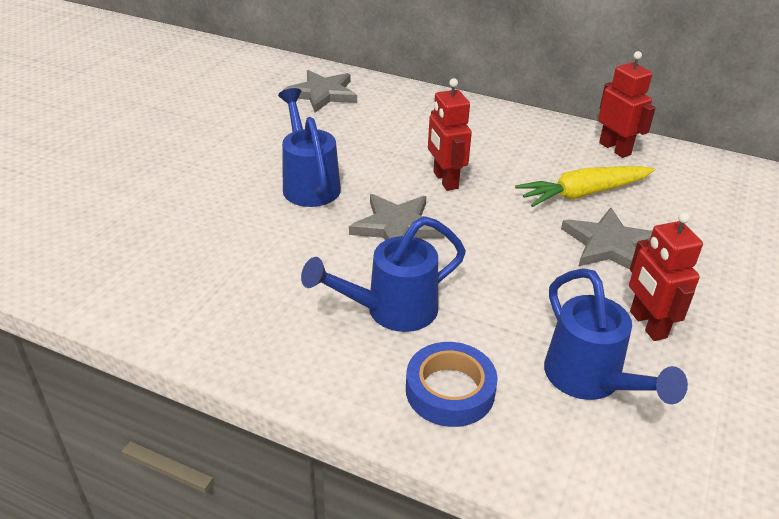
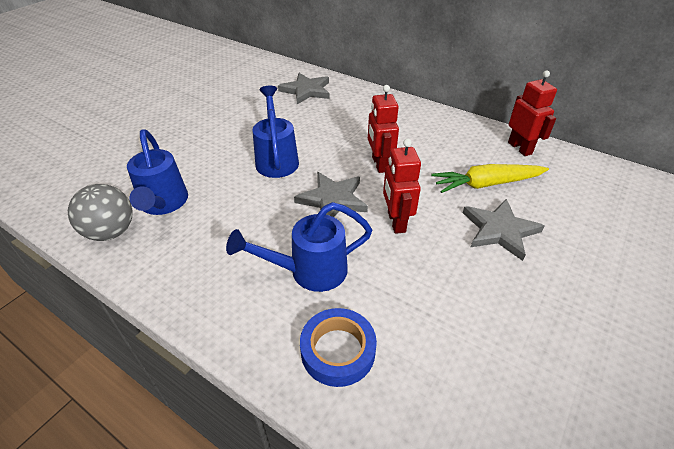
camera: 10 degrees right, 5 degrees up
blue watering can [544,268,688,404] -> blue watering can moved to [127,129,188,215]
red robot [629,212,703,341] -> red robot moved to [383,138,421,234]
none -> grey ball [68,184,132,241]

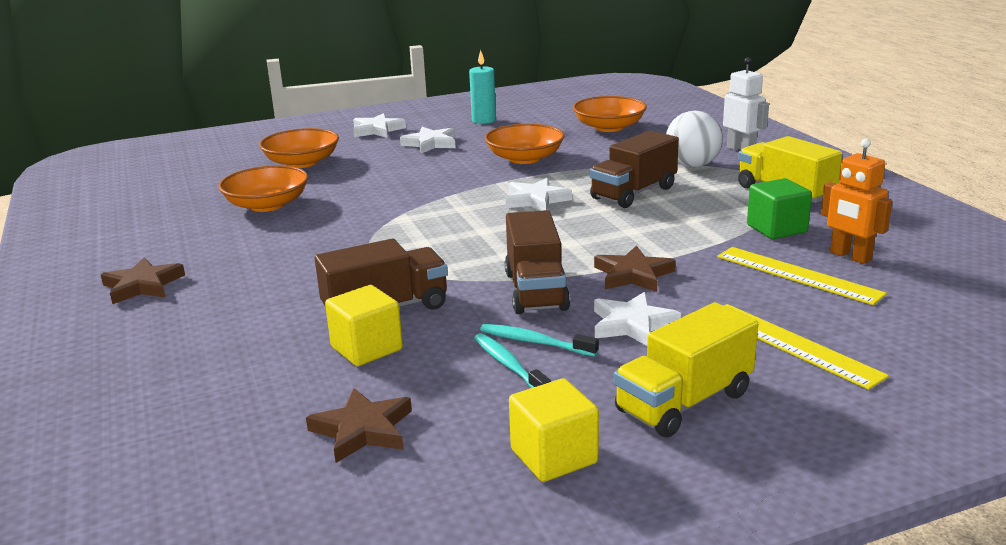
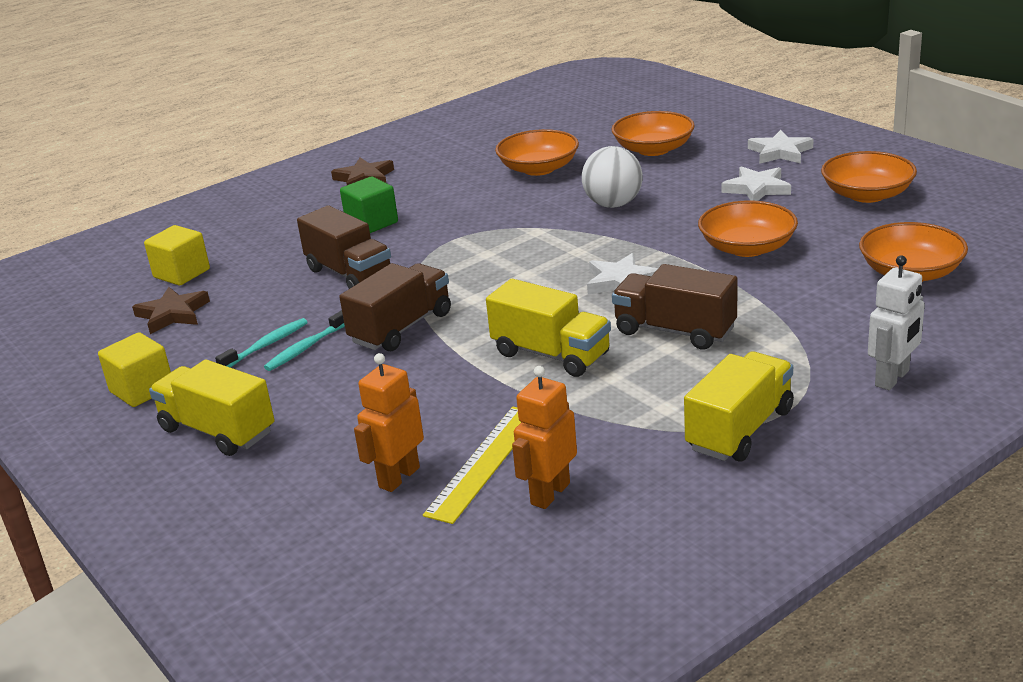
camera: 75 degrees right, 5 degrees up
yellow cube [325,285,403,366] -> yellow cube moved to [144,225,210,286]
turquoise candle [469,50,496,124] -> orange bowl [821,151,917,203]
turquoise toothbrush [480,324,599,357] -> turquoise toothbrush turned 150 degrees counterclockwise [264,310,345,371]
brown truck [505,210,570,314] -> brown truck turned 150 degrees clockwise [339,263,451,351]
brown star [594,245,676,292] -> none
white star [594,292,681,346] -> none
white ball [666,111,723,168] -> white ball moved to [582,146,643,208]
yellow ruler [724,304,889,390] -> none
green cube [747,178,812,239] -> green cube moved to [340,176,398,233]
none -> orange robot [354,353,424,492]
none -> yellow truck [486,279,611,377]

----

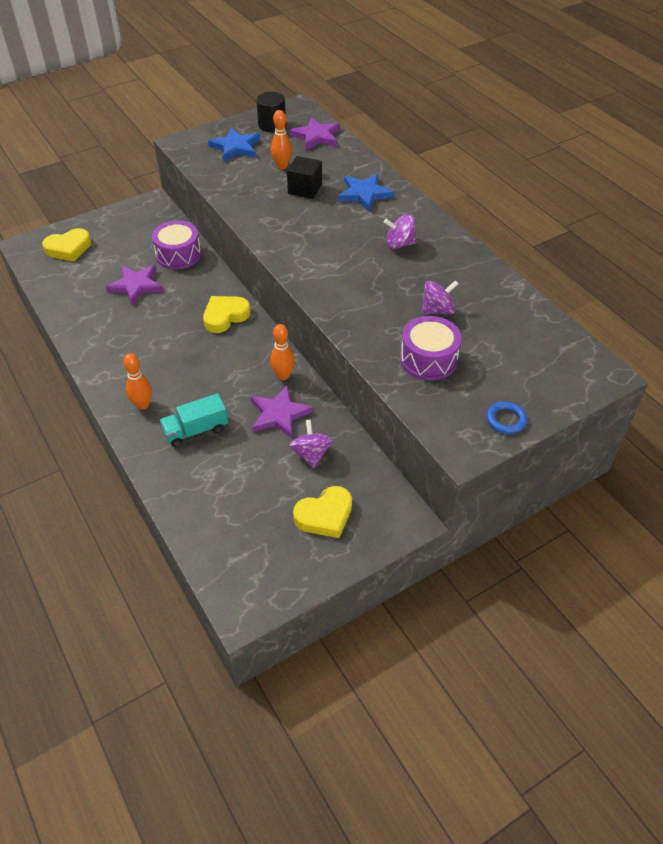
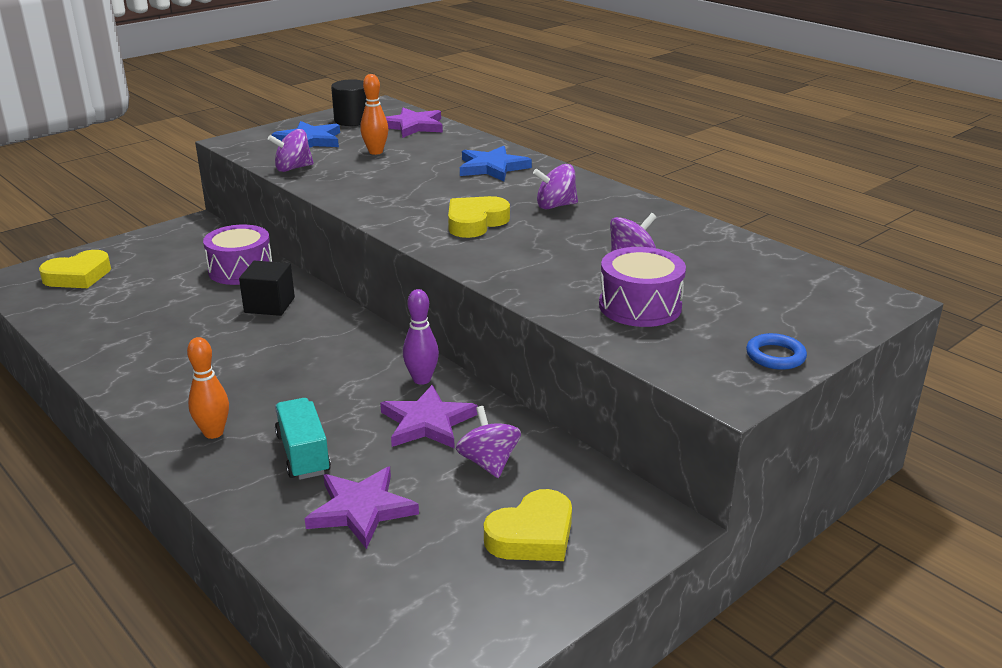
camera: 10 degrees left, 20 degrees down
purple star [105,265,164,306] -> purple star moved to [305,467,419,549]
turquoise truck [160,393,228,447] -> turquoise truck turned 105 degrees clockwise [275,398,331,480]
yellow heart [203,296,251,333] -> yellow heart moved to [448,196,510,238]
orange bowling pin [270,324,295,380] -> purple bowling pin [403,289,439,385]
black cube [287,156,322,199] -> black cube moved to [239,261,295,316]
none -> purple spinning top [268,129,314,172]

----

In the entries above, the lines between the one holding "purple star [105,265,164,306]" and the one holding "none -> purple spinning top [268,129,314,172]", inclusive, are to be printed exactly as written, and those alone.

purple star [105,265,164,306] -> purple star moved to [305,467,419,549]
turquoise truck [160,393,228,447] -> turquoise truck turned 105 degrees clockwise [275,398,331,480]
yellow heart [203,296,251,333] -> yellow heart moved to [448,196,510,238]
orange bowling pin [270,324,295,380] -> purple bowling pin [403,289,439,385]
black cube [287,156,322,199] -> black cube moved to [239,261,295,316]
none -> purple spinning top [268,129,314,172]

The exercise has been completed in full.